* _WORK INSTRUCTION_: Within the listing, each line that has the string "black" should be copied.

───

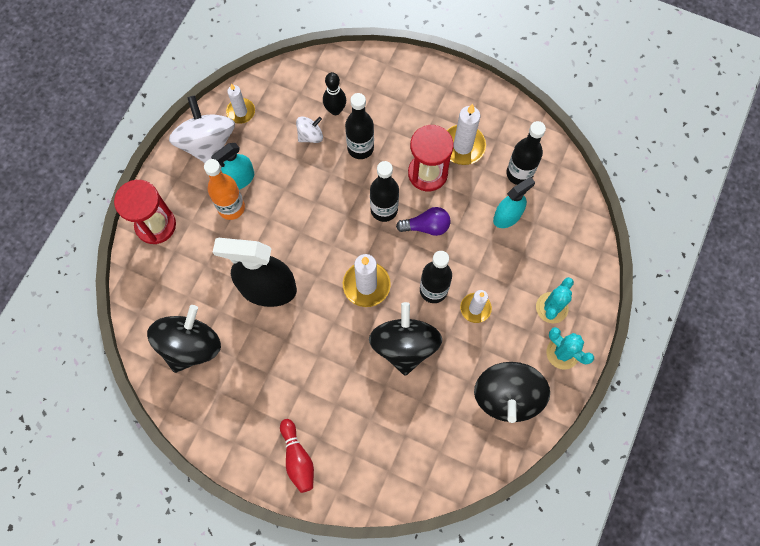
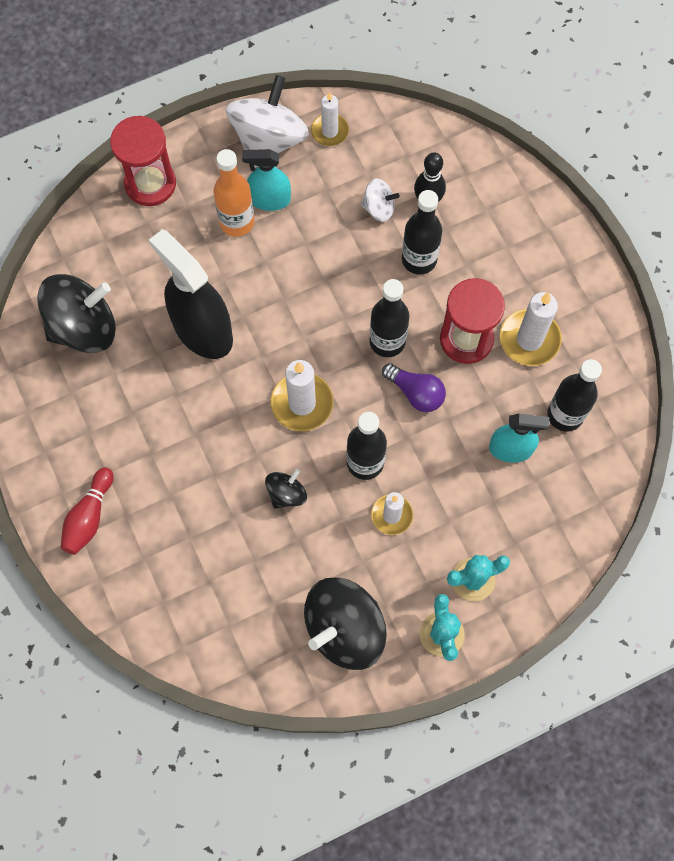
camera: 40 degrees right, 0 degrees up
(404, 345) = (286, 493): black spinning top -> black spinning top, size x0.50

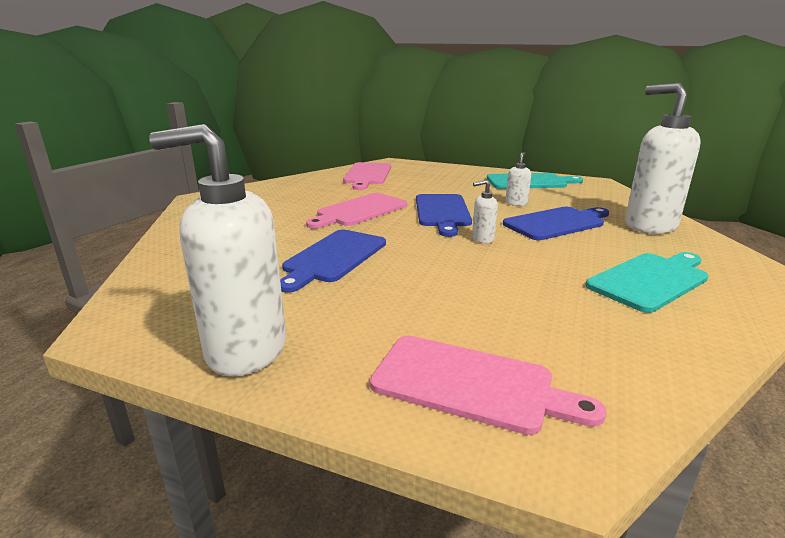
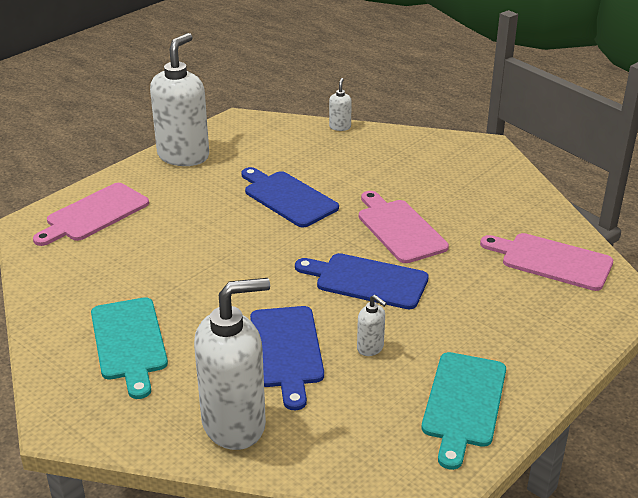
camera: 110 degrees right, 10 degrees up
(482, 239) = (276, 282): white soap dispenser -> white soap dispenser (340, 127)

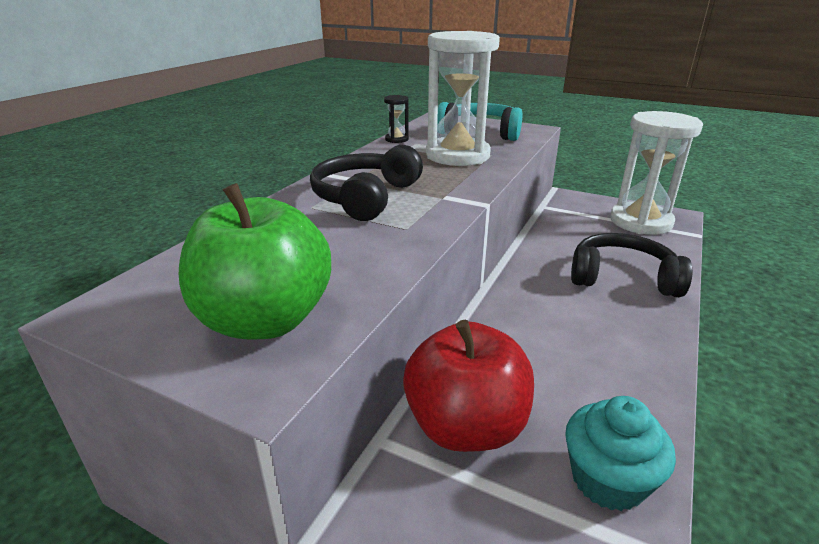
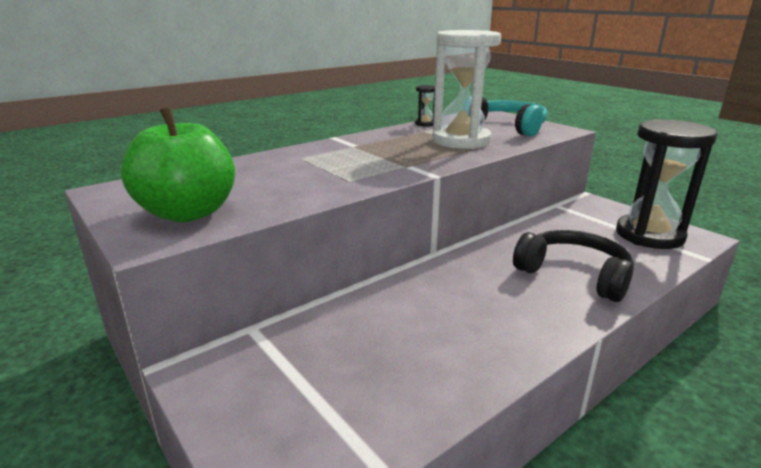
camera: 25 degrees right, 5 degrees down
(366, 197) = (347, 157): black headphones -> none
(466, 426) = (319, 339): red apple -> none
(607, 479) = (391, 407): turquoise cupcake -> none
(640, 222) = (649, 235): white hourglass -> black hourglass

───

* _YOUR SOLUTION_:
(404, 345) = (286, 493): black spinning top -> black spinning top, size x0.50
(366, 197) = (347, 157): black headphones -> none
(640, 222) = (649, 235): white hourglass -> black hourglass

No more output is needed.